DIRECTIONS → From the entries below, please output exactly the lines starting at the one containing "yellow dice: 2 -> 3" and ending at the one containing "green spoon: 2 -> 6", both included.

Object correspondence data →
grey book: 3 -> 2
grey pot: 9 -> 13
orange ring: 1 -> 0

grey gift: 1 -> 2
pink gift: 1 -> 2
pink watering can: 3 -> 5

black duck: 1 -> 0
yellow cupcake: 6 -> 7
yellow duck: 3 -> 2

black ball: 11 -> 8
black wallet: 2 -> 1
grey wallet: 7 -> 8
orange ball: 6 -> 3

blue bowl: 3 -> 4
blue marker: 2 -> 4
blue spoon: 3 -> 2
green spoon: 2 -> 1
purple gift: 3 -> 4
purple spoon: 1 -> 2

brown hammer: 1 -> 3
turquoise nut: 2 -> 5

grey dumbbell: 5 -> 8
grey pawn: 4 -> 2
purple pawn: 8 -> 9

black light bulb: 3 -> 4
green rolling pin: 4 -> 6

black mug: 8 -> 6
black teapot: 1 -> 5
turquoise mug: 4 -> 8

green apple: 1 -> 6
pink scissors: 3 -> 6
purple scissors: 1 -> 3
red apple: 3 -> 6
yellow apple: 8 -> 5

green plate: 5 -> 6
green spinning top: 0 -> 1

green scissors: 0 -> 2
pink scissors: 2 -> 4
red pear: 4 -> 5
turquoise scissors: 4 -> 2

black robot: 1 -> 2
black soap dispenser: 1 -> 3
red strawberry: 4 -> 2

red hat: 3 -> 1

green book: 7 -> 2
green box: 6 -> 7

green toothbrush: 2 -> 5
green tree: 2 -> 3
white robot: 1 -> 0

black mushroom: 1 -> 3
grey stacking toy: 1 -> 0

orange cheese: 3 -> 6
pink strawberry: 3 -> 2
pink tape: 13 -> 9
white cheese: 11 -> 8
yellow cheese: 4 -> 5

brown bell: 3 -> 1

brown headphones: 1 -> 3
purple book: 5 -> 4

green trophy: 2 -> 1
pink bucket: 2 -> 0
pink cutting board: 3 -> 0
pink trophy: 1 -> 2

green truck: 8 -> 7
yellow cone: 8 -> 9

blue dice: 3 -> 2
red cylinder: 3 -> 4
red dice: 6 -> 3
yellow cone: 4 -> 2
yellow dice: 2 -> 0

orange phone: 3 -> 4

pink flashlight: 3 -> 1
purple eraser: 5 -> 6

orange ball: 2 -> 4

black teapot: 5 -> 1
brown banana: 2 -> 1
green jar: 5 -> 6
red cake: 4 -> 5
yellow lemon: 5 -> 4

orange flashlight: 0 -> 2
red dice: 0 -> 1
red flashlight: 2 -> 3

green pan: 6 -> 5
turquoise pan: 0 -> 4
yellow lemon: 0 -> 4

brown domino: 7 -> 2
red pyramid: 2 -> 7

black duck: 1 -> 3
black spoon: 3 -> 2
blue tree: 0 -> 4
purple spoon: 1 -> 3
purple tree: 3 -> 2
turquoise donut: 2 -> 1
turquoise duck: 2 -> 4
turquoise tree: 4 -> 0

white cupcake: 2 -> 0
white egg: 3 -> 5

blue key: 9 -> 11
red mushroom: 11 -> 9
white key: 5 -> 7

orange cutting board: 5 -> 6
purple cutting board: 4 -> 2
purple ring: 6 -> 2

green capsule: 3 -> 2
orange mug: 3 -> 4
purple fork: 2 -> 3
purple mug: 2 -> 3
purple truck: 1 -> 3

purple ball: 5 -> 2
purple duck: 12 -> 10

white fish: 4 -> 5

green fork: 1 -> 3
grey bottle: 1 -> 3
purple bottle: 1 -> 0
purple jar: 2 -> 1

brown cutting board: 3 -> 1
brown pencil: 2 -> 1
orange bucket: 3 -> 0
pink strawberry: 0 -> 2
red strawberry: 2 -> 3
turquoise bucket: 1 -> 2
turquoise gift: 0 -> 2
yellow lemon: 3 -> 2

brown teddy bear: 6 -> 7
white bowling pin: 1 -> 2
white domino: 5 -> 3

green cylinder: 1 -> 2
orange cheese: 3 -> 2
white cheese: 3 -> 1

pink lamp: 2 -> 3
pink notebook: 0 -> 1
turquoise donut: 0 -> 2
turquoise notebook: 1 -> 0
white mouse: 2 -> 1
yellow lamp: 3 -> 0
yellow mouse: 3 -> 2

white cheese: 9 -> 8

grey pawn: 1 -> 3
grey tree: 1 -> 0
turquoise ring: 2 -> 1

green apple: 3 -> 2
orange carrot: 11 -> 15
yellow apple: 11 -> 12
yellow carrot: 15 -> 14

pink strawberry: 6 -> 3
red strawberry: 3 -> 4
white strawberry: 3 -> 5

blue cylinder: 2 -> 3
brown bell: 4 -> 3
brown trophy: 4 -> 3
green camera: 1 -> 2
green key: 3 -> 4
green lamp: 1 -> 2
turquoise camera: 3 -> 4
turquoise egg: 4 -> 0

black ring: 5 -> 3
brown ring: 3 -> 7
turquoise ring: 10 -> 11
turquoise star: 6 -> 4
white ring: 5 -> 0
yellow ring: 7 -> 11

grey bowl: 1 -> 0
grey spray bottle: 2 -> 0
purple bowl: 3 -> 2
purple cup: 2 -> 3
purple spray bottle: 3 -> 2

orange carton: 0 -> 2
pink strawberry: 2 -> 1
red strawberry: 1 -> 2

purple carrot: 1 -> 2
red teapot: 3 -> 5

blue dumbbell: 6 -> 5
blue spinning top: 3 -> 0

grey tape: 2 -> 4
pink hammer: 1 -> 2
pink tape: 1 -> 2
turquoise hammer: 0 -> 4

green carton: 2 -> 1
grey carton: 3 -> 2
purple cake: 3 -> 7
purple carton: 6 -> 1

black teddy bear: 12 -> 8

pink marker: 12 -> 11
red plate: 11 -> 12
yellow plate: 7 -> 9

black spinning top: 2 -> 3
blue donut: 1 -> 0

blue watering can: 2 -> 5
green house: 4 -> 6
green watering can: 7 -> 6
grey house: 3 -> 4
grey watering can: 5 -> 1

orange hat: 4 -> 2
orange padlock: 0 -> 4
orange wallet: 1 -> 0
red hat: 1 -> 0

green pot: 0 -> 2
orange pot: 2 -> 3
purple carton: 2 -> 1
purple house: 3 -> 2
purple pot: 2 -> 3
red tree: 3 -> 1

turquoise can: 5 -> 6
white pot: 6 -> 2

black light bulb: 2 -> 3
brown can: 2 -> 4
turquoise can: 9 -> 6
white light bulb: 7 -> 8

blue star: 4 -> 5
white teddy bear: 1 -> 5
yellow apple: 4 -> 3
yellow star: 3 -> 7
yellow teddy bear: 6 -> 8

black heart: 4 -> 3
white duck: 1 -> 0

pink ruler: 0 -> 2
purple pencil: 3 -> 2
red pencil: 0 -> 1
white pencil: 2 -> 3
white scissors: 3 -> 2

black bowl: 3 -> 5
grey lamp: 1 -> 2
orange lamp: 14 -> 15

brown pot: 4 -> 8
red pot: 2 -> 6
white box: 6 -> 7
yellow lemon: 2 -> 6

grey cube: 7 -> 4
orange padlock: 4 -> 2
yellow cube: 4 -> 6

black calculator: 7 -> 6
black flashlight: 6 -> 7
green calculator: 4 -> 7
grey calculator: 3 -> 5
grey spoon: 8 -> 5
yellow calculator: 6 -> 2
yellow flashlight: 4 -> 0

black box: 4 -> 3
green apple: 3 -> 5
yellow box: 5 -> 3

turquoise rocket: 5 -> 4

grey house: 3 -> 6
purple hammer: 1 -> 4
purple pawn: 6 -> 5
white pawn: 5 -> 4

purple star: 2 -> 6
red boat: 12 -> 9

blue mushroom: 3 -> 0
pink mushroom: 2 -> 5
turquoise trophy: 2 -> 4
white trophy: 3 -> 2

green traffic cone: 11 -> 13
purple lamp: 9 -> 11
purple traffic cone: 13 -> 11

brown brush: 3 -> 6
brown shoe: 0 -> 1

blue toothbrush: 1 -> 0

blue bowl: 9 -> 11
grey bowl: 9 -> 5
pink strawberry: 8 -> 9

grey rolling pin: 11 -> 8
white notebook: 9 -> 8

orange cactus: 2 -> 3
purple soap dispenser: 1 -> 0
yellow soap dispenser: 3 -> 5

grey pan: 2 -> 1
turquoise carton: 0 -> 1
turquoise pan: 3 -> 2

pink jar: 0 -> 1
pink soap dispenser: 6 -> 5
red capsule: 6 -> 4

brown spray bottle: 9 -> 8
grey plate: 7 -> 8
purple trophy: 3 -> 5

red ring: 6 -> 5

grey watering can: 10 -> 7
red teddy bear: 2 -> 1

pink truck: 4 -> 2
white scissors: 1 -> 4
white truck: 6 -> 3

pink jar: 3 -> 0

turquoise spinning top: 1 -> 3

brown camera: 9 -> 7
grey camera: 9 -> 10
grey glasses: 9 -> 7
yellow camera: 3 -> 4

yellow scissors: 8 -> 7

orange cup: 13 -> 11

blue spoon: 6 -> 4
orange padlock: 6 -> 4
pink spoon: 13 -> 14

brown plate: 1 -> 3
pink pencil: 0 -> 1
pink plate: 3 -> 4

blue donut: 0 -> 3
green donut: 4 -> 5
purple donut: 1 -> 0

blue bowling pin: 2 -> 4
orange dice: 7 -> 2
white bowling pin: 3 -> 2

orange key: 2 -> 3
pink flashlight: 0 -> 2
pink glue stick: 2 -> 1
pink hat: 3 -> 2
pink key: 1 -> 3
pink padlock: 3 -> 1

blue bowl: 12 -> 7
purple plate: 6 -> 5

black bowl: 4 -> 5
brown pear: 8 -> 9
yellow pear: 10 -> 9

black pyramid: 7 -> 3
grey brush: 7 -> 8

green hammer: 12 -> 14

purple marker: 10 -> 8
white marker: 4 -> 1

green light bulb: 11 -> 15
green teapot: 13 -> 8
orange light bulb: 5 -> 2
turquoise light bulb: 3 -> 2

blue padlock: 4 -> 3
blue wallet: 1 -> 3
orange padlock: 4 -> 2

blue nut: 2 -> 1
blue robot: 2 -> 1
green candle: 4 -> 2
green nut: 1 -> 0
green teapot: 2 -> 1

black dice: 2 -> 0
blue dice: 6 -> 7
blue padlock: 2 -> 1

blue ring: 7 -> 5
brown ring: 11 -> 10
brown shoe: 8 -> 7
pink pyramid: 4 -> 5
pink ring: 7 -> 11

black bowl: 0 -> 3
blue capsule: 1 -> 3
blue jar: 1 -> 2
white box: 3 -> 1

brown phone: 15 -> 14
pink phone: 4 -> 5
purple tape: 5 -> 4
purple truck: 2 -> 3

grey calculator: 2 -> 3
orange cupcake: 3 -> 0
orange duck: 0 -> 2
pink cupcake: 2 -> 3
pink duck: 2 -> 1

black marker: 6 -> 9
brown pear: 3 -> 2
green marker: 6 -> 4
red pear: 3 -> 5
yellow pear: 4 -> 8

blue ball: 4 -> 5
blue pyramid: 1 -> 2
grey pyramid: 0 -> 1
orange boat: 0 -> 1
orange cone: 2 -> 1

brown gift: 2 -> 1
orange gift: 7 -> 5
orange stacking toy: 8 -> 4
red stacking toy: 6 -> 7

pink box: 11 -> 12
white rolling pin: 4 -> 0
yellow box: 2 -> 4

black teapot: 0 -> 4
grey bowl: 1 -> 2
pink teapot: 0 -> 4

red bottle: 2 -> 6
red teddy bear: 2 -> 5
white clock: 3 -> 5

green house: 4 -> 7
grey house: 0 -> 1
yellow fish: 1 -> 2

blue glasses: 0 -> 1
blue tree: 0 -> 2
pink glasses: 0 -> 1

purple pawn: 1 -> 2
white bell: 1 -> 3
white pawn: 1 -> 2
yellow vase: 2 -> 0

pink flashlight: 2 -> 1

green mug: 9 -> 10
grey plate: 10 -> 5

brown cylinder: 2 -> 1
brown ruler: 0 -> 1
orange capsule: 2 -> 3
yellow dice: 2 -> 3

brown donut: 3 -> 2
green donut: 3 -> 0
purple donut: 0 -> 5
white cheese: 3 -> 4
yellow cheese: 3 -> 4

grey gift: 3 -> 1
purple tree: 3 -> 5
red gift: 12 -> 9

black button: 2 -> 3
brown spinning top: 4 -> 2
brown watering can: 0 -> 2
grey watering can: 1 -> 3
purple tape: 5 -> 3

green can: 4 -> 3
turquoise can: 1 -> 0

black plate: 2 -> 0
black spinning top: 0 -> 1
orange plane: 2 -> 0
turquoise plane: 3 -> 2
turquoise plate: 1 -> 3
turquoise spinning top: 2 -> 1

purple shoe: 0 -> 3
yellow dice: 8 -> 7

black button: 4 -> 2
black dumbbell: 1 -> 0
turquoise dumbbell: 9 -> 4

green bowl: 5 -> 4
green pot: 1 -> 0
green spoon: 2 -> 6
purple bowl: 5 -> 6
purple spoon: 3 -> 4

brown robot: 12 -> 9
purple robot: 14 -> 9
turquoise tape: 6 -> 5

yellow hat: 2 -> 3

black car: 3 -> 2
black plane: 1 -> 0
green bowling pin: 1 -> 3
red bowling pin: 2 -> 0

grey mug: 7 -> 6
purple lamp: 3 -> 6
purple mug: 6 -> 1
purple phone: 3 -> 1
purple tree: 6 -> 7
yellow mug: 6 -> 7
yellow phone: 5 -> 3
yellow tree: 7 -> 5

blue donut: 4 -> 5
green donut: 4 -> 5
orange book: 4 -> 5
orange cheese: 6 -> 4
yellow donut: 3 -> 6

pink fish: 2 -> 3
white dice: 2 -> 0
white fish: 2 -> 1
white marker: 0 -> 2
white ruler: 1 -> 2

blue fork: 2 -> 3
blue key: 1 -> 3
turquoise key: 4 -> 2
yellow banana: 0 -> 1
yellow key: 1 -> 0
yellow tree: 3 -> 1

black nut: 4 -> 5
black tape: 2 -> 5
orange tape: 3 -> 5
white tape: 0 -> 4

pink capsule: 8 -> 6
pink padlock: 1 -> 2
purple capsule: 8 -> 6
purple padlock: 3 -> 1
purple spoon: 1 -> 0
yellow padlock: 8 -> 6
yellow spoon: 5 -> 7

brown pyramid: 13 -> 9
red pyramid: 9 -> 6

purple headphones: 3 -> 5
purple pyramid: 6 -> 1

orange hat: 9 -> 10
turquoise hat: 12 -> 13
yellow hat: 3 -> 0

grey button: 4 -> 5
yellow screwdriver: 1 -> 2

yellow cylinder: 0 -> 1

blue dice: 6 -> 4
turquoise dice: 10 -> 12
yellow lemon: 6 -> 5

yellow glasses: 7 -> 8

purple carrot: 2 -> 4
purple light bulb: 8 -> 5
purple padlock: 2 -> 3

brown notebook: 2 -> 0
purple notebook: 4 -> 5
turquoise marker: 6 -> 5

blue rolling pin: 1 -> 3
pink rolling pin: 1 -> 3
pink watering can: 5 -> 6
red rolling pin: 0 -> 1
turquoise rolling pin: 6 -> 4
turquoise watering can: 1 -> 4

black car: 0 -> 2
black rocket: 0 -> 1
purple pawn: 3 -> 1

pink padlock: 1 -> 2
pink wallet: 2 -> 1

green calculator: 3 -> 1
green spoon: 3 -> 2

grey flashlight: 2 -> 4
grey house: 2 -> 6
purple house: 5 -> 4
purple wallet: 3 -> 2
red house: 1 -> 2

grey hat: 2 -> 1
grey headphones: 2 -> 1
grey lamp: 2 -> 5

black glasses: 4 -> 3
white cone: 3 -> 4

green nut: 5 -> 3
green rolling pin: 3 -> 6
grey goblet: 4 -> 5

RESPONSE BELOW →
yellow dice: 2 -> 3

brown donut: 3 -> 2
green donut: 3 -> 0
purple donut: 0 -> 5
white cheese: 3 -> 4
yellow cheese: 3 -> 4

grey gift: 3 -> 1
purple tree: 3 -> 5
red gift: 12 -> 9

black button: 2 -> 3
brown spinning top: 4 -> 2
brown watering can: 0 -> 2
grey watering can: 1 -> 3
purple tape: 5 -> 3

green can: 4 -> 3
turquoise can: 1 -> 0

black plate: 2 -> 0
black spinning top: 0 -> 1
orange plane: 2 -> 0
turquoise plane: 3 -> 2
turquoise plate: 1 -> 3
turquoise spinning top: 2 -> 1

purple shoe: 0 -> 3
yellow dice: 8 -> 7

black button: 4 -> 2
black dumbbell: 1 -> 0
turquoise dumbbell: 9 -> 4

green bowl: 5 -> 4
green pot: 1 -> 0
green spoon: 2 -> 6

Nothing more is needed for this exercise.